▶ **WHAT YOU NEED TO DO**:
Return every line of the records below unchanged, leaving out the pictures.

"""

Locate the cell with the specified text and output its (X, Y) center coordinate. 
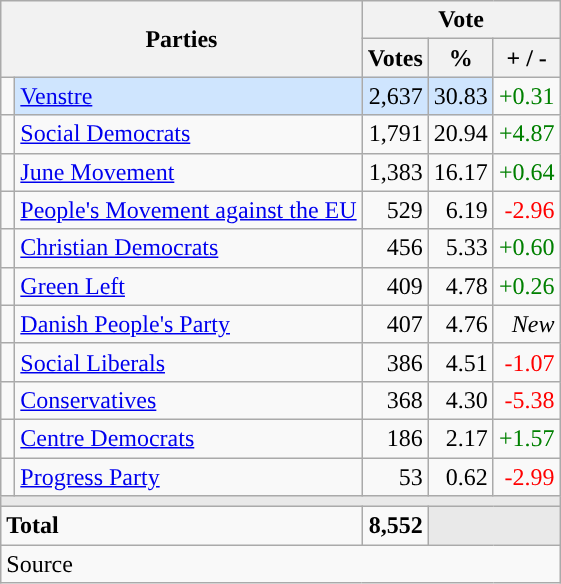
Votes (395, 58)
4.76 (460, 324)
Social Liberals (188, 362)
Conservatives (188, 400)
0.62 (460, 477)
People's Movement against the EU (188, 210)
529 (395, 210)
Christian Democrats (188, 248)
409 (395, 286)
+1.57 (526, 438)
4.51 (460, 362)
4.30 (460, 400)
5.33 (460, 248)
Danish People's Party (188, 324)
Vote (461, 20)
1,791 (395, 134)
Venstre (188, 96)
June Movement (188, 172)
Centre Democrats (188, 438)
Parties (182, 39)
+0.26 (526, 286)
20.94 (460, 134)
-5.38 (526, 400)
30.83 (460, 96)
-2.99 (526, 477)
16.17 (460, 172)
2.17 (460, 438)
407 (395, 324)
-2.96 (526, 210)
368 (395, 400)
+0.64 (526, 172)
New (526, 324)
Social Democrats (188, 134)
+0.31 (526, 96)
2,637 (395, 96)
-1.07 (526, 362)
Green Left (188, 286)
1,383 (395, 172)
+0.60 (526, 248)
53 (395, 477)
386 (395, 362)
+ / - (526, 58)
+4.87 (526, 134)
Total (182, 526)
Source (280, 564)
456 (395, 248)
% (460, 58)
4.78 (460, 286)
8,552 (395, 526)
Progress Party (188, 477)
186 (395, 438)
6.19 (460, 210)
Search for the cell housing the specified text and yield its [X, Y] center coordinate. 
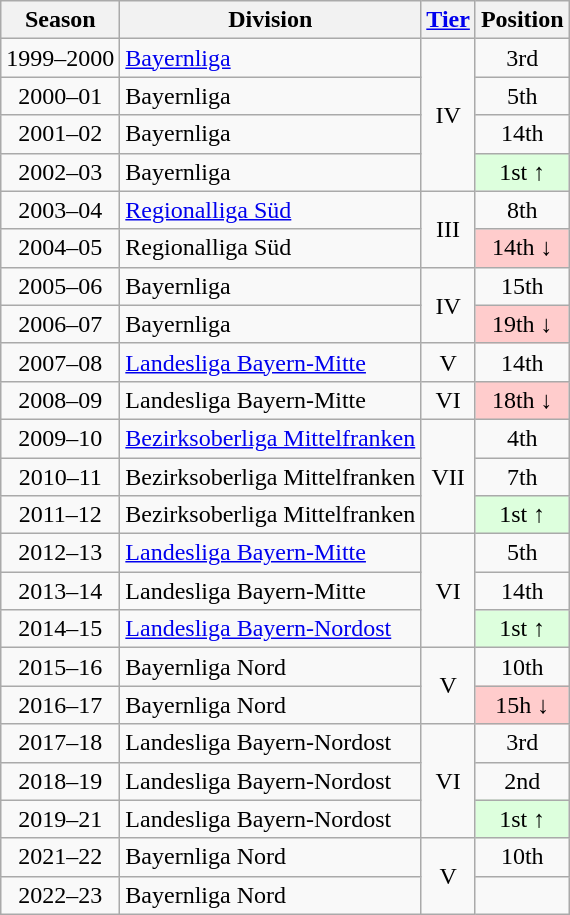
2nd [522, 781]
2014–15 [60, 629]
2005–06 [60, 286]
2019–21 [60, 819]
2009–10 [60, 438]
2000–01 [60, 96]
2008–09 [60, 400]
15h ↓ [522, 705]
Tier [448, 20]
19th ↓ [522, 324]
2006–07 [60, 324]
2001–02 [60, 134]
2003–04 [60, 210]
14th ↓ [522, 248]
Position [522, 20]
2021–22 [60, 857]
2022–23 [60, 895]
2016–17 [60, 705]
2007–08 [60, 362]
2017–18 [60, 743]
2015–16 [60, 667]
Division [270, 20]
2011–12 [60, 515]
2004–05 [60, 248]
Season [60, 20]
18th ↓ [522, 400]
8th [522, 210]
7th [522, 477]
2018–19 [60, 781]
VII [448, 476]
2013–14 [60, 591]
4th [522, 438]
2002–03 [60, 172]
2010–11 [60, 477]
1999–2000 [60, 58]
III [448, 229]
2012–13 [60, 553]
15th [522, 286]
Determine the (X, Y) coordinate at the center of the cell enclosing the given text.  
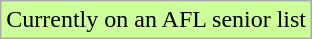
Currently on an AFL senior list (156, 20)
Scan for the cell matching the given text and deliver its (x, y) coordinate at center. 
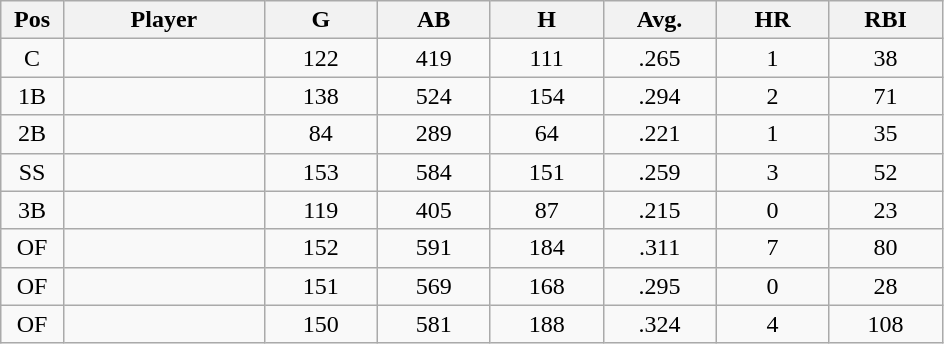
2B (32, 134)
.265 (660, 58)
.215 (660, 210)
84 (320, 134)
3B (32, 210)
581 (434, 324)
SS (32, 172)
.311 (660, 248)
150 (320, 324)
1B (32, 96)
23 (886, 210)
.221 (660, 134)
.324 (660, 324)
153 (320, 172)
.259 (660, 172)
.294 (660, 96)
524 (434, 96)
Player (164, 20)
C (32, 58)
.295 (660, 286)
4 (772, 324)
289 (434, 134)
HR (772, 20)
35 (886, 134)
80 (886, 248)
Pos (32, 20)
405 (434, 210)
RBI (886, 20)
152 (320, 248)
584 (434, 172)
71 (886, 96)
168 (546, 286)
188 (546, 324)
2 (772, 96)
119 (320, 210)
AB (434, 20)
28 (886, 286)
7 (772, 248)
G (320, 20)
H (546, 20)
184 (546, 248)
87 (546, 210)
64 (546, 134)
138 (320, 96)
Avg. (660, 20)
111 (546, 58)
122 (320, 58)
569 (434, 286)
154 (546, 96)
591 (434, 248)
38 (886, 58)
3 (772, 172)
108 (886, 324)
52 (886, 172)
419 (434, 58)
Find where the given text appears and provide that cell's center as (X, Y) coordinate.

"""

▶ **RESULT**:
Locate the cell with the specified text and output its (X, Y) center coordinate. 
Votes (395, 58)
4.76 (460, 324)
Social Liberals (188, 362)
Conservatives (188, 400)
0.62 (460, 477)
People's Movement against the EU (188, 210)
529 (395, 210)
Christian Democrats (188, 248)
409 (395, 286)
+1.57 (526, 438)
4.51 (460, 362)
4.30 (460, 400)
5.33 (460, 248)
Danish People's Party (188, 324)
Vote (461, 20)
1,791 (395, 134)
Venstre (188, 96)
June Movement (188, 172)
Centre Democrats (188, 438)
Parties (182, 39)
+0.26 (526, 286)
20.94 (460, 134)
-5.38 (526, 400)
30.83 (460, 96)
-2.99 (526, 477)
16.17 (460, 172)
2.17 (460, 438)
407 (395, 324)
-2.96 (526, 210)
368 (395, 400)
+0.64 (526, 172)
New (526, 324)
Social Democrats (188, 134)
+0.31 (526, 96)
2,637 (395, 96)
-1.07 (526, 362)
Green Left (188, 286)
1,383 (395, 172)
+0.60 (526, 248)
53 (395, 477)
386 (395, 362)
+ / - (526, 58)
+4.87 (526, 134)
Total (182, 526)
Source (280, 564)
456 (395, 248)
% (460, 58)
4.78 (460, 286)
8,552 (395, 526)
Progress Party (188, 477)
186 (395, 438)
6.19 (460, 210)
Search for the cell housing the specified text and yield its [X, Y] center coordinate. 
2nd [522, 781]
2014–15 [60, 629]
2005–06 [60, 286]
2019–21 [60, 819]
2009–10 [60, 438]
2000–01 [60, 96]
2008–09 [60, 400]
15h ↓ [522, 705]
Tier [448, 20]
19th ↓ [522, 324]
2006–07 [60, 324]
2001–02 [60, 134]
2003–04 [60, 210]
14th ↓ [522, 248]
Position [522, 20]
2021–22 [60, 857]
2022–23 [60, 895]
2016–17 [60, 705]
2007–08 [60, 362]
2017–18 [60, 743]
2015–16 [60, 667]
Division [270, 20]
2011–12 [60, 515]
2004–05 [60, 248]
Season [60, 20]
18th ↓ [522, 400]
8th [522, 210]
7th [522, 477]
2018–19 [60, 781]
VII [448, 476]
2013–14 [60, 591]
4th [522, 438]
2002–03 [60, 172]
2010–11 [60, 477]
1999–2000 [60, 58]
III [448, 229]
2012–13 [60, 553]
15th [522, 286]
Determine the (X, Y) coordinate at the center of the cell enclosing the given text.  
Currently on an AFL senior list (156, 20)
Scan for the cell matching the given text and deliver its (x, y) coordinate at center. 
2B (32, 134)
.265 (660, 58)
.215 (660, 210)
84 (320, 134)
3B (32, 210)
581 (434, 324)
SS (32, 172)
.311 (660, 248)
150 (320, 324)
1B (32, 96)
23 (886, 210)
.221 (660, 134)
.324 (660, 324)
153 (320, 172)
.259 (660, 172)
.294 (660, 96)
524 (434, 96)
Player (164, 20)
C (32, 58)
.295 (660, 286)
4 (772, 324)
289 (434, 134)
HR (772, 20)
35 (886, 134)
80 (886, 248)
Pos (32, 20)
405 (434, 210)
RBI (886, 20)
152 (320, 248)
584 (434, 172)
71 (886, 96)
168 (546, 286)
188 (546, 324)
2 (772, 96)
119 (320, 210)
AB (434, 20)
28 (886, 286)
7 (772, 248)
G (320, 20)
H (546, 20)
184 (546, 248)
87 (546, 210)
64 (546, 134)
138 (320, 96)
Avg. (660, 20)
111 (546, 58)
122 (320, 58)
569 (434, 286)
154 (546, 96)
591 (434, 248)
38 (886, 58)
3 (772, 172)
108 (886, 324)
52 (886, 172)
419 (434, 58)
Find where the given text appears and provide that cell's center as (X, Y) coordinate.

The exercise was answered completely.